● Aim of the task
Below is a listing; repeat exactly the lines from the one containing "SONAR1 pin GND: 3V3 -> GND" to the one containing "SCALE pin DT: D0 -> D7", both included.

● Extracted data
>>

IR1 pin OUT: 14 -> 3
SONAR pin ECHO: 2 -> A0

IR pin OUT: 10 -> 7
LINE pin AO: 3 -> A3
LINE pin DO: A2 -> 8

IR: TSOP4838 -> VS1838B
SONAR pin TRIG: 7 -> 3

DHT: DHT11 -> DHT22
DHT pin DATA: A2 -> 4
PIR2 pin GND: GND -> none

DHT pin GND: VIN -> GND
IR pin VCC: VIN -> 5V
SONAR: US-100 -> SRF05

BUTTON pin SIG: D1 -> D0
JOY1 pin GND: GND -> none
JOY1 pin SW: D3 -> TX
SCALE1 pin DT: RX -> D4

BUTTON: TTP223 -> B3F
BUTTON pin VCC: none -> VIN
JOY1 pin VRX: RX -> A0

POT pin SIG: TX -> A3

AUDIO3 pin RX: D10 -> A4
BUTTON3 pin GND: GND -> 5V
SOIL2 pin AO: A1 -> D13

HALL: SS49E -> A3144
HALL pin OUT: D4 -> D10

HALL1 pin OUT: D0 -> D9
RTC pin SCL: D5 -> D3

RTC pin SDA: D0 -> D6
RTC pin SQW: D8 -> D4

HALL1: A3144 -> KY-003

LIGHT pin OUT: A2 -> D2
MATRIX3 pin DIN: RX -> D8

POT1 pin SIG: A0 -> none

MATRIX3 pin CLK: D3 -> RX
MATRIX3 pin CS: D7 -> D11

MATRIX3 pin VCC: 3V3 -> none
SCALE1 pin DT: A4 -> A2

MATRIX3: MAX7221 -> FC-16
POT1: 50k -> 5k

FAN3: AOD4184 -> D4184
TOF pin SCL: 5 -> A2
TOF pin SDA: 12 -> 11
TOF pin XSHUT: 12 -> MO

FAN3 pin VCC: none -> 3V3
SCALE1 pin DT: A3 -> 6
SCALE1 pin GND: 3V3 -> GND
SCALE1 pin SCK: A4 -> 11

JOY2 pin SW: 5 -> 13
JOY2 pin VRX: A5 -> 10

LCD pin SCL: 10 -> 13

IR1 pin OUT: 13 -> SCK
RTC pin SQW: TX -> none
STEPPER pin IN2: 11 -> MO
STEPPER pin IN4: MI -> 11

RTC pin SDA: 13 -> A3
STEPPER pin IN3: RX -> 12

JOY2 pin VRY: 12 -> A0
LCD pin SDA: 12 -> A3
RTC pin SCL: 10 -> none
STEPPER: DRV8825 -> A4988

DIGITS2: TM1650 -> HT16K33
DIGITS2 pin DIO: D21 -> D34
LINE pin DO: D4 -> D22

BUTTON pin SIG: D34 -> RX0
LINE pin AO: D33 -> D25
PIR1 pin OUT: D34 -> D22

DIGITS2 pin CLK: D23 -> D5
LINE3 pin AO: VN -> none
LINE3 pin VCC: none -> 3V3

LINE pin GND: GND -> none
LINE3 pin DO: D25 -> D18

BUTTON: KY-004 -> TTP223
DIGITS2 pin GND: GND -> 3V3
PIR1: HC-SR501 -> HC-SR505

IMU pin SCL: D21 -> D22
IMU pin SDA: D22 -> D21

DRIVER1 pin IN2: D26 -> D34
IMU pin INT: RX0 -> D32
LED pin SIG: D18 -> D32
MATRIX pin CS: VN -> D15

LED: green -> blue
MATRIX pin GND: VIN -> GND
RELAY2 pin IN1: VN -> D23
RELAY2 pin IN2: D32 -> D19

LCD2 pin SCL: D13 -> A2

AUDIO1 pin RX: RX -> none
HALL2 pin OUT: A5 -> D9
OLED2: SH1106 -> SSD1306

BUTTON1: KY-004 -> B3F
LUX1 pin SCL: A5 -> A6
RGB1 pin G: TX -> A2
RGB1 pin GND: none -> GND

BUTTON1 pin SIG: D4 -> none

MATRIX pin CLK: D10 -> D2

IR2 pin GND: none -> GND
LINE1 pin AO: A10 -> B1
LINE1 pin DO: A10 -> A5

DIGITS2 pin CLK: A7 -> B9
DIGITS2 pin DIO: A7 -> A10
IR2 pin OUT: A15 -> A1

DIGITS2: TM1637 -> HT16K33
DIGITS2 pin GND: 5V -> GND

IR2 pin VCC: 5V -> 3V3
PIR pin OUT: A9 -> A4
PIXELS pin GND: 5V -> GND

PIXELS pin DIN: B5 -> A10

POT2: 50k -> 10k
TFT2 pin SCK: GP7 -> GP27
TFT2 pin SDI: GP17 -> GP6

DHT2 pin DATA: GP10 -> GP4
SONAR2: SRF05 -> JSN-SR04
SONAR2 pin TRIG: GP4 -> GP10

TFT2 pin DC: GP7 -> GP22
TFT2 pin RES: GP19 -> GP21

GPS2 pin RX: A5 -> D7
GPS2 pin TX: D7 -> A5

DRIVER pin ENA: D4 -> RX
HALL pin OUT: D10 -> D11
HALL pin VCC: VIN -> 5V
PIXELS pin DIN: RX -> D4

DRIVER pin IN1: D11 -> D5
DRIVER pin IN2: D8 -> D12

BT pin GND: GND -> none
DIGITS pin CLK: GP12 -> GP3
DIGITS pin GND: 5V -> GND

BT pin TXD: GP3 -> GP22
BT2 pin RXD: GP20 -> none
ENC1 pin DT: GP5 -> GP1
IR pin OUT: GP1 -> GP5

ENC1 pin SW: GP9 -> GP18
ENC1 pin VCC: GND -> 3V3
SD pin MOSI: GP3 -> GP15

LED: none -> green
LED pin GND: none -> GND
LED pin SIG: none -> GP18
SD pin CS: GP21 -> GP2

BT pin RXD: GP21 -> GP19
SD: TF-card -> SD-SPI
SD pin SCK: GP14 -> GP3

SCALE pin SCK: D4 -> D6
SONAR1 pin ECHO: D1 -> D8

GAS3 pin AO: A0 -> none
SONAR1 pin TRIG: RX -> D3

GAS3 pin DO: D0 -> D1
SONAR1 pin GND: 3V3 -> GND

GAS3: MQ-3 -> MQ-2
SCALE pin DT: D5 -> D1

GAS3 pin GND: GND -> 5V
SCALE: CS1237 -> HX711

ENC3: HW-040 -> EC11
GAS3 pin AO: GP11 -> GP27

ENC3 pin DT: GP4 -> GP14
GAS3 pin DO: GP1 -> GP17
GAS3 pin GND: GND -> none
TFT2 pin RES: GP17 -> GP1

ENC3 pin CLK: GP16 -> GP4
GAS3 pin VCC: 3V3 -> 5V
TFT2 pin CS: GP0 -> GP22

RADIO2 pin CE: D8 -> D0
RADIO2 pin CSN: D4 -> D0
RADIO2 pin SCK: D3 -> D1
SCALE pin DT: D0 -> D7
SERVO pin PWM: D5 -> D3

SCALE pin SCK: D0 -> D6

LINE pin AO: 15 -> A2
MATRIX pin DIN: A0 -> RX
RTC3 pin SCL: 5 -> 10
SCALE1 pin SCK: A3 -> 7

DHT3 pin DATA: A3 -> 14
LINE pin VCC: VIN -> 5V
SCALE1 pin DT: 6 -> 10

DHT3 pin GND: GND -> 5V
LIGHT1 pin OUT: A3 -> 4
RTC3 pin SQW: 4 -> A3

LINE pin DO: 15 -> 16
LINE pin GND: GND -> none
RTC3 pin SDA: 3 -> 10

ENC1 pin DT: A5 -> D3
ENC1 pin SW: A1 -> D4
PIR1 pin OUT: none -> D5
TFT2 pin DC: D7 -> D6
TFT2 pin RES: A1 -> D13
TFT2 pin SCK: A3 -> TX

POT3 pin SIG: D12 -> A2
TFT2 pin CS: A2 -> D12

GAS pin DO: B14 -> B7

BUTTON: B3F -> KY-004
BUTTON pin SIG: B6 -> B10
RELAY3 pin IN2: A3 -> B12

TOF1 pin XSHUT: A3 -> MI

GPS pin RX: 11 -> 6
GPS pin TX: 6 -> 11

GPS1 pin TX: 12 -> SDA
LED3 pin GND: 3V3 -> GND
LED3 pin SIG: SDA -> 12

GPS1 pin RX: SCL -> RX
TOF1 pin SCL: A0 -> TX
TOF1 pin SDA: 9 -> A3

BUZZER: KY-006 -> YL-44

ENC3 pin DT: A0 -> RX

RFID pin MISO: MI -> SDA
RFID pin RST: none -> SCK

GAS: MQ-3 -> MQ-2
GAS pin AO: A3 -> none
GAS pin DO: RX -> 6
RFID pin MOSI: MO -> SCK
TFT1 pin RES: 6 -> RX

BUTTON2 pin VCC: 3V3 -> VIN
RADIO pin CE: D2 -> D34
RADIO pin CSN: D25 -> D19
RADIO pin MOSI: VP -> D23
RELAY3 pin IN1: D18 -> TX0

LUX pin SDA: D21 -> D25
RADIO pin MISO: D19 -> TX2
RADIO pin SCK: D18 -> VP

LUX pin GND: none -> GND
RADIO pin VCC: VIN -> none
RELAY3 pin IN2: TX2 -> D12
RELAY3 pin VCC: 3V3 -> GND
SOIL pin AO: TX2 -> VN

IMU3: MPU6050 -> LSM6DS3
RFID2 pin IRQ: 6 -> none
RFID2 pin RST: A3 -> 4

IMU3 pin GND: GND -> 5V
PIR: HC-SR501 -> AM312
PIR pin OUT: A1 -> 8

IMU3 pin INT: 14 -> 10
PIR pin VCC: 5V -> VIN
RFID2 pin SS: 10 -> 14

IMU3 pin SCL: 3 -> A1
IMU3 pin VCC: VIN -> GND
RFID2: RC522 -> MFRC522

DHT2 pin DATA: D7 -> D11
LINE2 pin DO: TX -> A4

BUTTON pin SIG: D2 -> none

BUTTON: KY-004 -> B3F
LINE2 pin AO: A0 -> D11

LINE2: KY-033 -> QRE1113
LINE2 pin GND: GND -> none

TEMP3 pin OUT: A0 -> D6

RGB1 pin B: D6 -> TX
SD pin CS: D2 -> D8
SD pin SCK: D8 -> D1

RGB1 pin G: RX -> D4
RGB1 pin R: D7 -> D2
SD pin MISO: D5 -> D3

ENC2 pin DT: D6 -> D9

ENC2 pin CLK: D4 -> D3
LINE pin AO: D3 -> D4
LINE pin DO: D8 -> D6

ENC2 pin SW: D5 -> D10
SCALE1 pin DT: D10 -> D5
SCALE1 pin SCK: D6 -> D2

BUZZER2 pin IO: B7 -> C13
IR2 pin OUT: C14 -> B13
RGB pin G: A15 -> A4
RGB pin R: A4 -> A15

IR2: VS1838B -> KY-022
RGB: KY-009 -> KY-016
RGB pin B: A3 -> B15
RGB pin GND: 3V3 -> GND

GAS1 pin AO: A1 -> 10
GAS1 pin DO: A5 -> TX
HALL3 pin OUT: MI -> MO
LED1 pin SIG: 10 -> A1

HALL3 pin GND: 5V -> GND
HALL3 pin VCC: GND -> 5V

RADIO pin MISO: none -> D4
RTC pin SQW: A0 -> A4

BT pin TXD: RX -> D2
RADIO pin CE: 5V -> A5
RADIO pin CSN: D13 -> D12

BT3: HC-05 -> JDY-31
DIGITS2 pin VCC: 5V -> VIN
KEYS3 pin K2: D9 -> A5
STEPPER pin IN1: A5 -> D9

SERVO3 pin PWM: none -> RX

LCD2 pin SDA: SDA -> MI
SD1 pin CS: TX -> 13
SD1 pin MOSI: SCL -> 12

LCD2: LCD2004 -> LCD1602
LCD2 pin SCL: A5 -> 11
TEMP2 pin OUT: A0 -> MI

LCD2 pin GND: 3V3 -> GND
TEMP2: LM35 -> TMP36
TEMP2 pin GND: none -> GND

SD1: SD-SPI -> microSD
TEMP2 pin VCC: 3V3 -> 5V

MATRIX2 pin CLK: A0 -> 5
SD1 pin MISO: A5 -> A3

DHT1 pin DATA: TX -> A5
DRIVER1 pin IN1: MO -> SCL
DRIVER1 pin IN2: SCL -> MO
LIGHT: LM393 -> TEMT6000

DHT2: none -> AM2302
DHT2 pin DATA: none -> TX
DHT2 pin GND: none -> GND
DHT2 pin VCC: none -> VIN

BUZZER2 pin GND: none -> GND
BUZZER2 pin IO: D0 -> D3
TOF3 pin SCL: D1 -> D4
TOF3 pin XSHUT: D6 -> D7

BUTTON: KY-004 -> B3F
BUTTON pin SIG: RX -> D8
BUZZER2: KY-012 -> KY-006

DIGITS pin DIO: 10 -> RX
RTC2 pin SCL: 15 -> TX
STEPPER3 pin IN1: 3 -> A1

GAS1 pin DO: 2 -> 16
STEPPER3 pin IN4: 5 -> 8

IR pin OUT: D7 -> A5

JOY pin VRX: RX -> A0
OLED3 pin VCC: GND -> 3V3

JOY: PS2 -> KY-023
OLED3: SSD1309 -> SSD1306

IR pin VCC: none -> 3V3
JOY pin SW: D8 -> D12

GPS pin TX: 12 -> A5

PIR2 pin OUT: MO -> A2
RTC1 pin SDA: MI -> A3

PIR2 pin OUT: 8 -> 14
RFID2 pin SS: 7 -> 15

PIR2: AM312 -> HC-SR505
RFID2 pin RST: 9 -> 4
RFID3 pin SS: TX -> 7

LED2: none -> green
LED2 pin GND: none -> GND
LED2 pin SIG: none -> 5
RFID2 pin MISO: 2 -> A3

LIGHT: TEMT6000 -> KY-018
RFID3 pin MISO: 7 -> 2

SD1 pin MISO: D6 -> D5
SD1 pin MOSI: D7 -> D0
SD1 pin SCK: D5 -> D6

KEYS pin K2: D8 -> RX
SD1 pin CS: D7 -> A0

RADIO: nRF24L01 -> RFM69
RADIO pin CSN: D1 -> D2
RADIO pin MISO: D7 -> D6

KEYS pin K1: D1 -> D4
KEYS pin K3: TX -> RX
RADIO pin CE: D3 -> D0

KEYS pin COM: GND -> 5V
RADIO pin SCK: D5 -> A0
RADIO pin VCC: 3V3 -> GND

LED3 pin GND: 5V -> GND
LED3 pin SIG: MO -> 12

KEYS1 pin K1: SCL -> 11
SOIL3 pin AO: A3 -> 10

<<

● Finished task
SONAR1 pin GND: 3V3 -> GND

GAS3: MQ-3 -> MQ-2
SCALE pin DT: D5 -> D1

GAS3 pin GND: GND -> 5V
SCALE: CS1237 -> HX711

ENC3: HW-040 -> EC11
GAS3 pin AO: GP11 -> GP27

ENC3 pin DT: GP4 -> GP14
GAS3 pin DO: GP1 -> GP17
GAS3 pin GND: GND -> none
TFT2 pin RES: GP17 -> GP1

ENC3 pin CLK: GP16 -> GP4
GAS3 pin VCC: 3V3 -> 5V
TFT2 pin CS: GP0 -> GP22

RADIO2 pin CE: D8 -> D0
RADIO2 pin CSN: D4 -> D0
RADIO2 pin SCK: D3 -> D1
SCALE pin DT: D0 -> D7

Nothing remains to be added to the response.